## [Action item]
I need the entries printed again word for word, without the images.

## [Dataset entries]

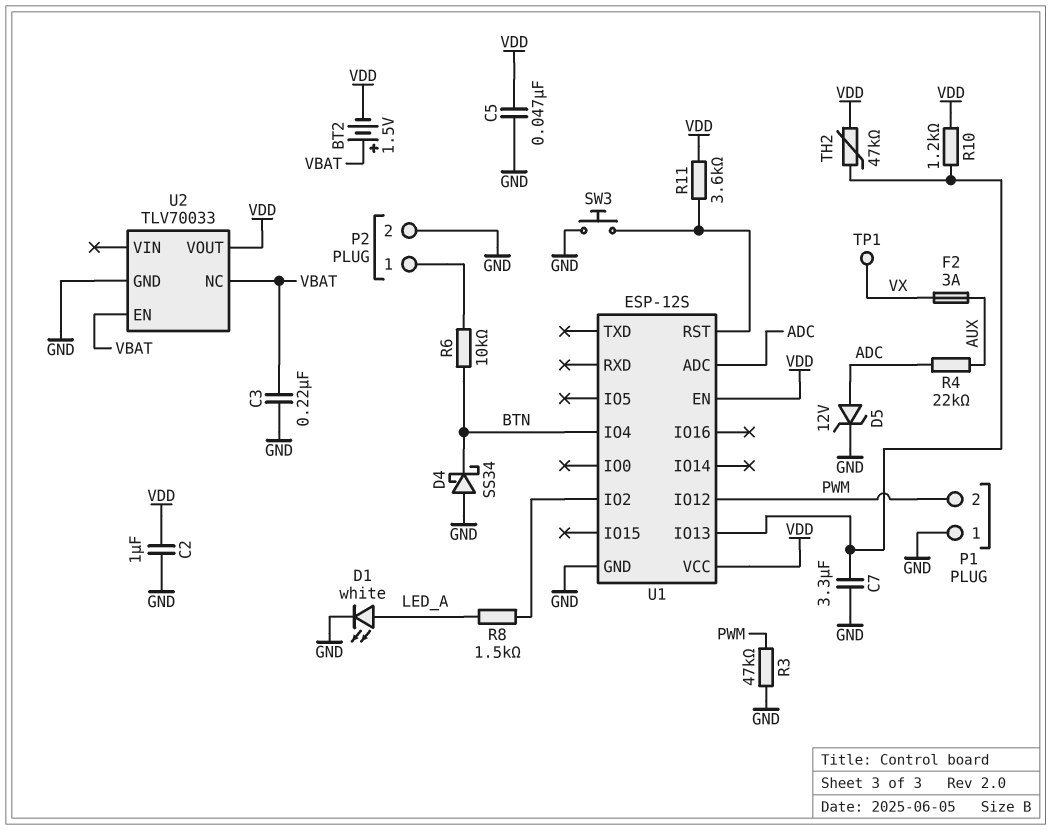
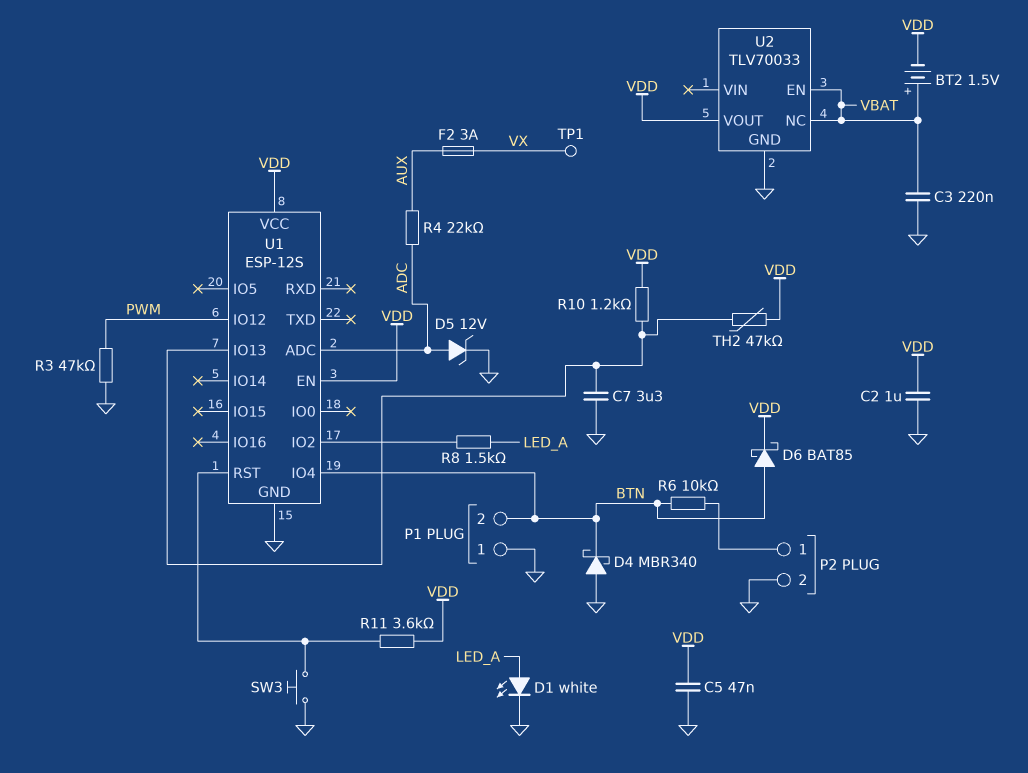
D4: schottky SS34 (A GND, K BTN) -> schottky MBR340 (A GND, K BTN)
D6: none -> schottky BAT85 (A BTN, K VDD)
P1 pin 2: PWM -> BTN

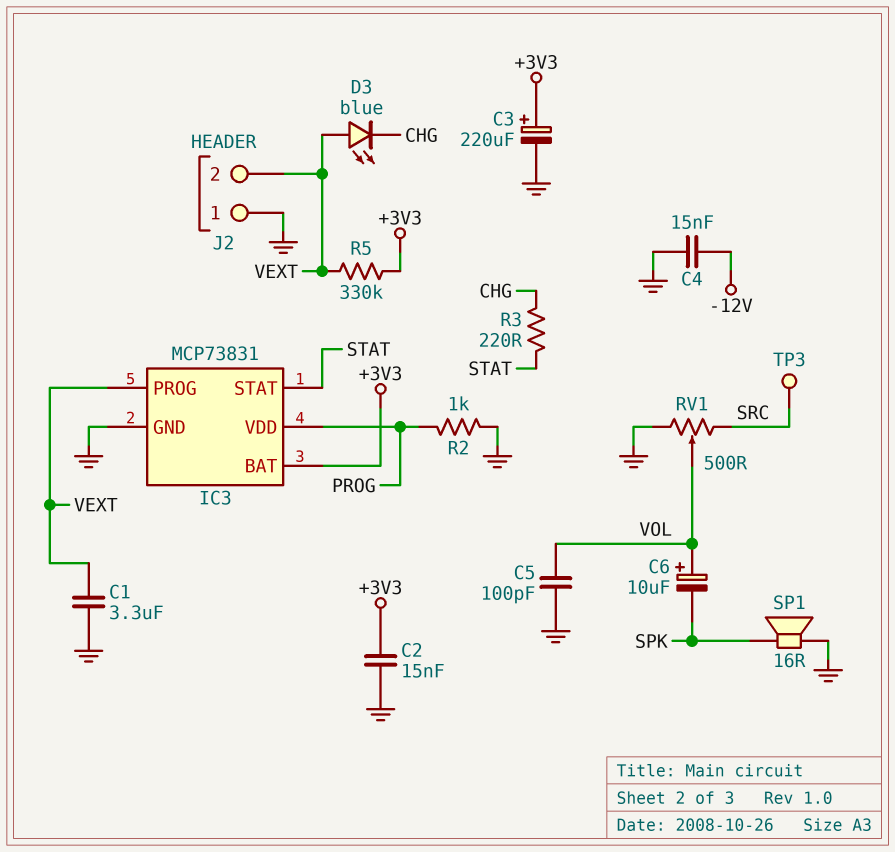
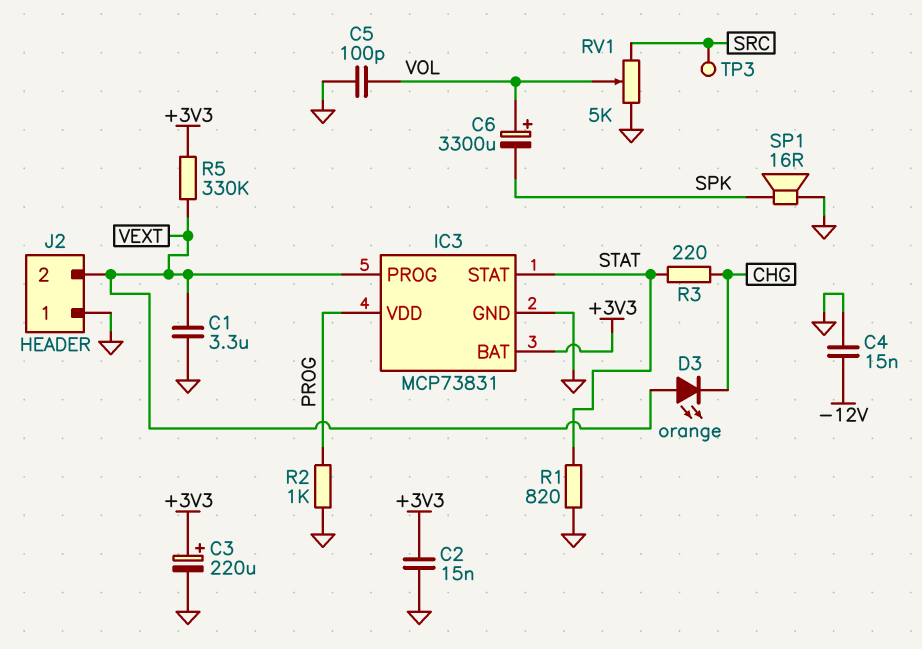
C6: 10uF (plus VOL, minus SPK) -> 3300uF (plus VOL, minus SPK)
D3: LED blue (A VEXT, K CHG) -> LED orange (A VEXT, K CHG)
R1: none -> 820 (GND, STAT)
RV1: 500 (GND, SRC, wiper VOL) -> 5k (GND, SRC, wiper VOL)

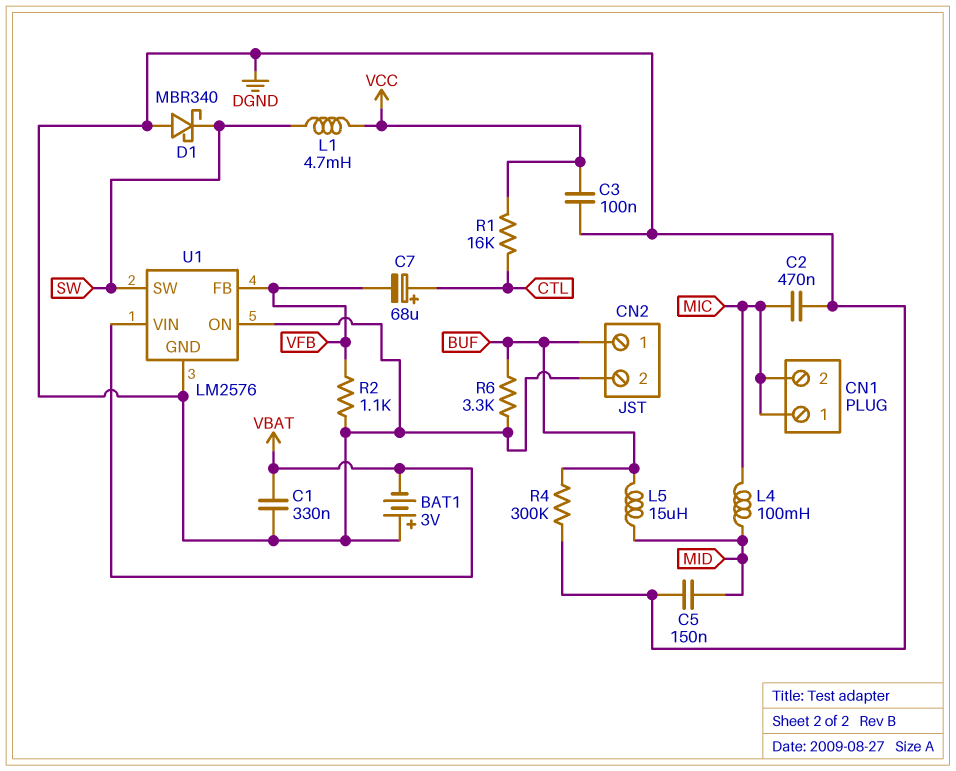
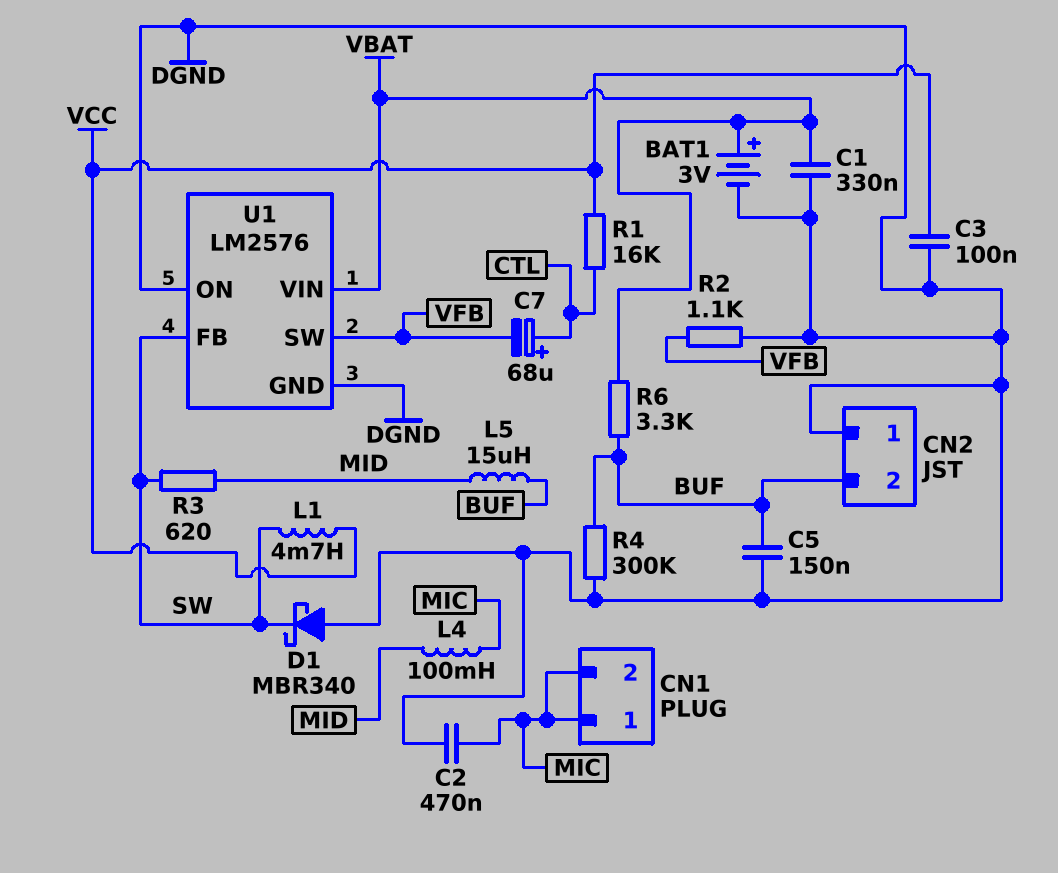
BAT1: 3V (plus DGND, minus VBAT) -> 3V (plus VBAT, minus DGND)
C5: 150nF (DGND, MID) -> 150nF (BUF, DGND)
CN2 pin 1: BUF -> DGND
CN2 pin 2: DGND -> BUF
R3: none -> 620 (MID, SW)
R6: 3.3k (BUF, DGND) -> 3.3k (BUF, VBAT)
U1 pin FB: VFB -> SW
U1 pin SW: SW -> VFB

## [Worked solution]
D4: schottky SS34 (A GND, K BTN) -> schottky MBR340 (A GND, K BTN)
D6: none -> schottky BAT85 (A BTN, K VDD)
P1 pin 2: PWM -> BTN

C6: 10uF (plus VOL, minus SPK) -> 3300uF (plus VOL, minus SPK)
D3: LED blue (A VEXT, K CHG) -> LED orange (A VEXT, K CHG)
R1: none -> 820 (GND, STAT)
RV1: 500 (GND, SRC, wiper VOL) -> 5k (GND, SRC, wiper VOL)

BAT1: 3V (plus DGND, minus VBAT) -> 3V (plus VBAT, minus DGND)
C5: 150nF (DGND, MID) -> 150nF (BUF, DGND)
CN2 pin 1: BUF -> DGND
CN2 pin 2: DGND -> BUF
R3: none -> 620 (MID, SW)
R6: 3.3k (BUF, DGND) -> 3.3k (BUF, VBAT)
U1 pin FB: VFB -> SW
U1 pin SW: SW -> VFB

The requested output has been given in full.